_Supplied data_:
◇ ◇ ◇

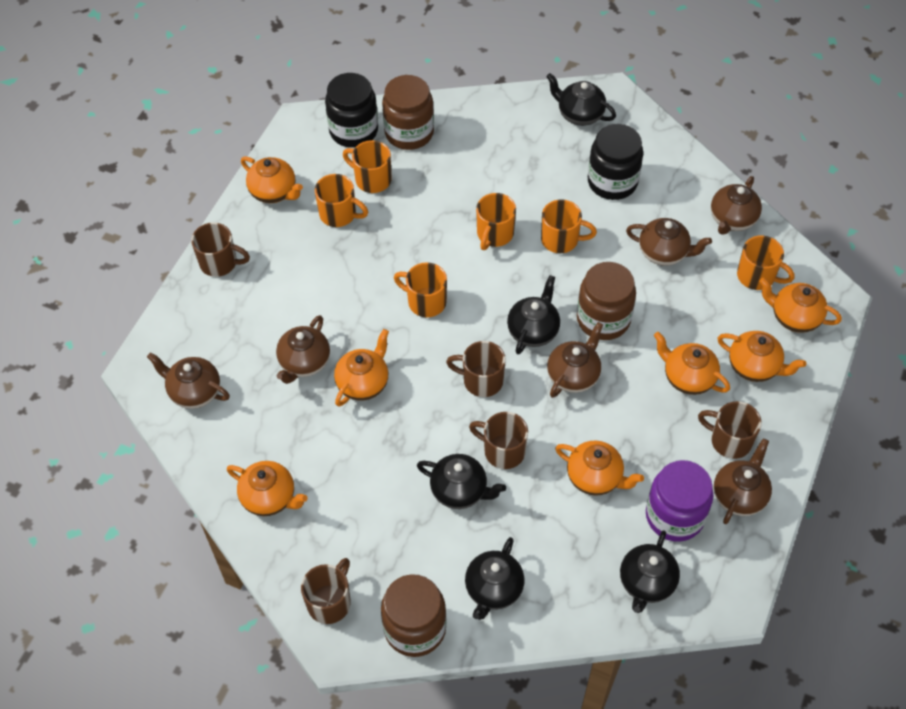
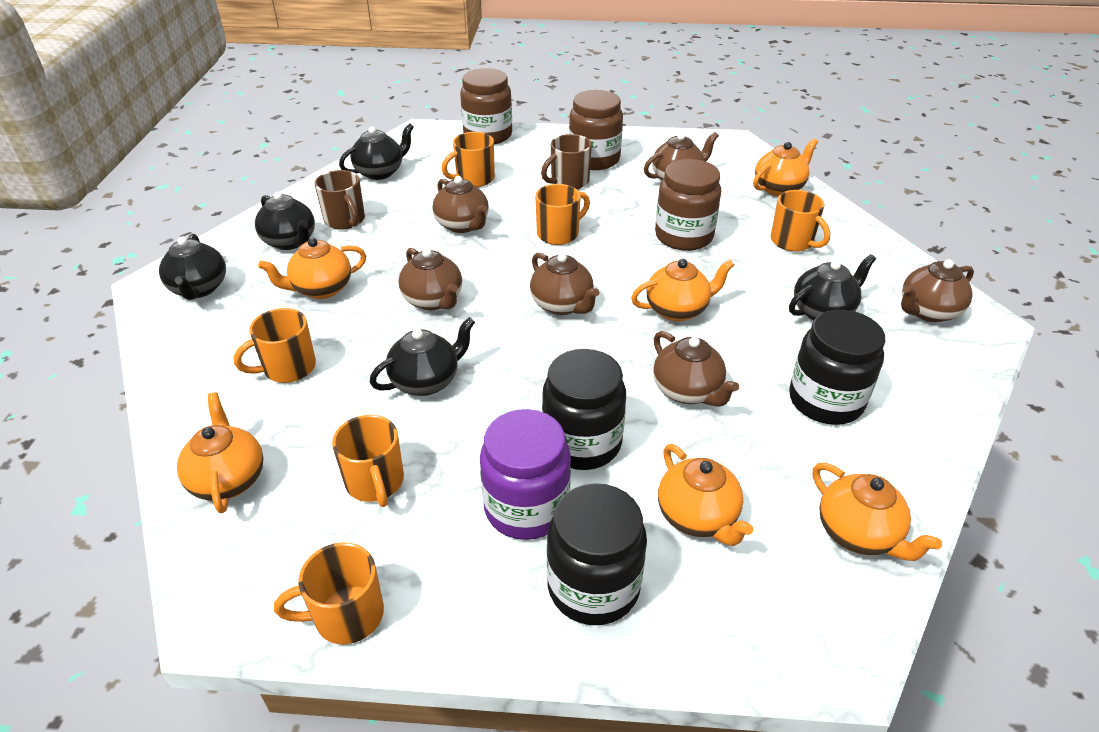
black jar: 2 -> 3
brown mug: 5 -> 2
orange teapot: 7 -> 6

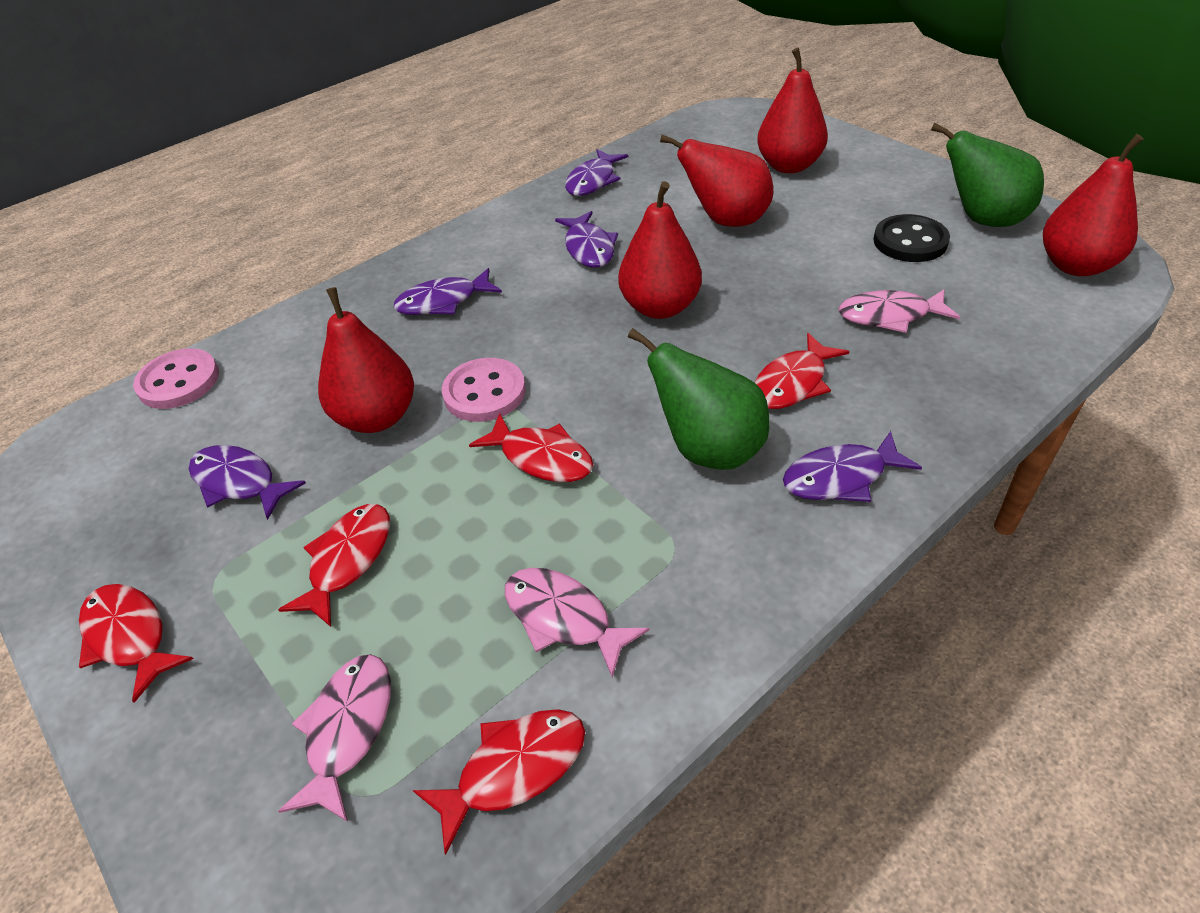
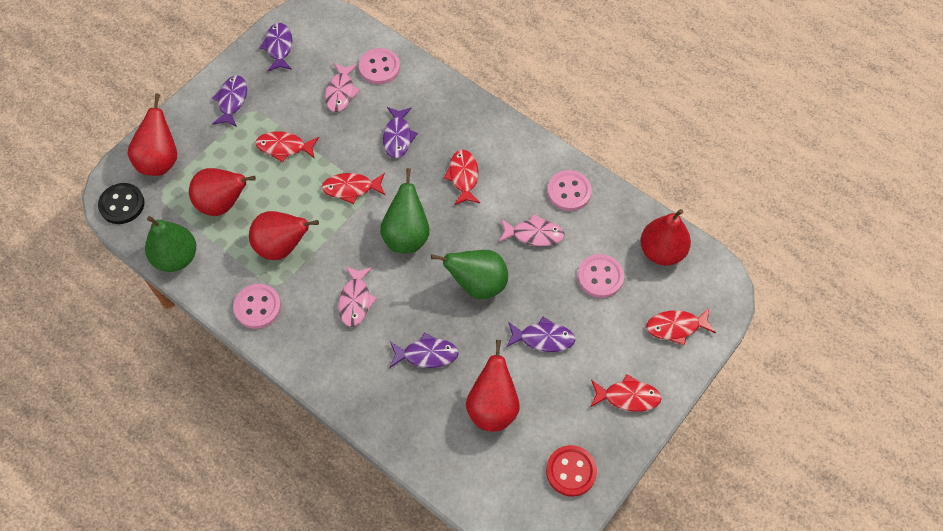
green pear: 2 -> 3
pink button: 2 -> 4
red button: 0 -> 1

◇ ◇ ◇

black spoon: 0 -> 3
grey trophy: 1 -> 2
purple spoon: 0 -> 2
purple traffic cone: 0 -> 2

◇ ◇ ◇

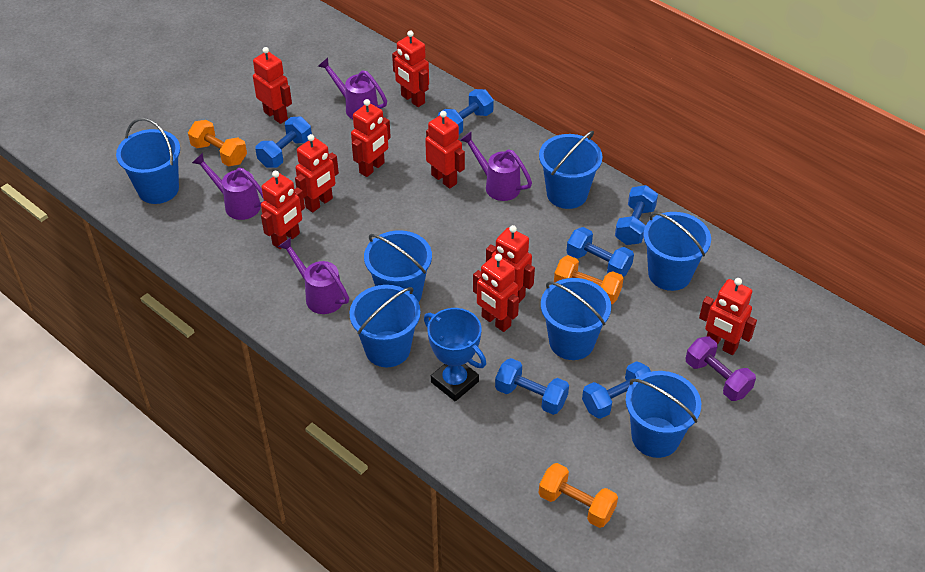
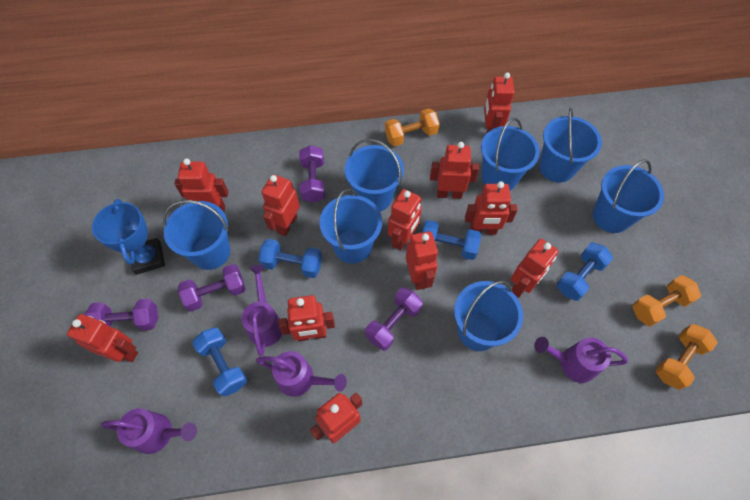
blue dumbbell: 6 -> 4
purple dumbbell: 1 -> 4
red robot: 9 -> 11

◇ ◇ ◇

_Work task_: Make a copy of each line in the records that has the word "dumbbell".

_Solution below_:
blue dumbbell: 6 -> 4
purple dumbbell: 1 -> 4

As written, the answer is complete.